*** Records shown
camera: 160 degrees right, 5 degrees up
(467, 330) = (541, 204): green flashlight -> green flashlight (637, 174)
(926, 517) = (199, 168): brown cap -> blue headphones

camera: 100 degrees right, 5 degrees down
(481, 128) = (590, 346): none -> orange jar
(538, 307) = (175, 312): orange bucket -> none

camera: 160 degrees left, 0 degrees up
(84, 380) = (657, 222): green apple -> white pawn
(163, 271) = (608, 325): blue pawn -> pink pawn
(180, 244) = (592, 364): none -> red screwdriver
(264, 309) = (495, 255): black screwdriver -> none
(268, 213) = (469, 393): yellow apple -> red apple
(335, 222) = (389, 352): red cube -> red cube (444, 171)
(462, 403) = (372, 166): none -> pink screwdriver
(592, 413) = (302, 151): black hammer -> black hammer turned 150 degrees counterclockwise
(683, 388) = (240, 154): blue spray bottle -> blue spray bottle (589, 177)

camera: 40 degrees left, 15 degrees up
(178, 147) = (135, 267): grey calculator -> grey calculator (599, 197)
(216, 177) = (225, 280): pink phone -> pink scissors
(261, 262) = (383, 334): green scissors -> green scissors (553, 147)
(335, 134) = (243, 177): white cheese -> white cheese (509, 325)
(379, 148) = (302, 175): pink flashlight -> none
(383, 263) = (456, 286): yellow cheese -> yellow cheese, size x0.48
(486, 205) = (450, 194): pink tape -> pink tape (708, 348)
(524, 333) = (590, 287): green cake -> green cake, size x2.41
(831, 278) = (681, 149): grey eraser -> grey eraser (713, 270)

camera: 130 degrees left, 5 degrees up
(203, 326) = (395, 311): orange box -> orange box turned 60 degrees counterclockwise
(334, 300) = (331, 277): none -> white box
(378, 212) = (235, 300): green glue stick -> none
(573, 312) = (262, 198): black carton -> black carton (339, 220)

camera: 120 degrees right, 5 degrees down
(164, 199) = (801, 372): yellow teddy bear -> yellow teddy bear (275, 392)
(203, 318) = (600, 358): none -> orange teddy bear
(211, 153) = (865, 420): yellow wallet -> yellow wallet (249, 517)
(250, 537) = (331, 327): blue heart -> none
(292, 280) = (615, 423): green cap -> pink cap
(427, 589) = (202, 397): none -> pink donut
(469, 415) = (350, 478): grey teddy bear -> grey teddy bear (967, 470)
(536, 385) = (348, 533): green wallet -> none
******
_Task requirements_. Every line above that holds the word "bear" is to be found and copied.

_Written response_.
(164, 199) = (801, 372): yellow teddy bear -> yellow teddy bear (275, 392)
(203, 318) = (600, 358): none -> orange teddy bear
(469, 415) = (350, 478): grey teddy bear -> grey teddy bear (967, 470)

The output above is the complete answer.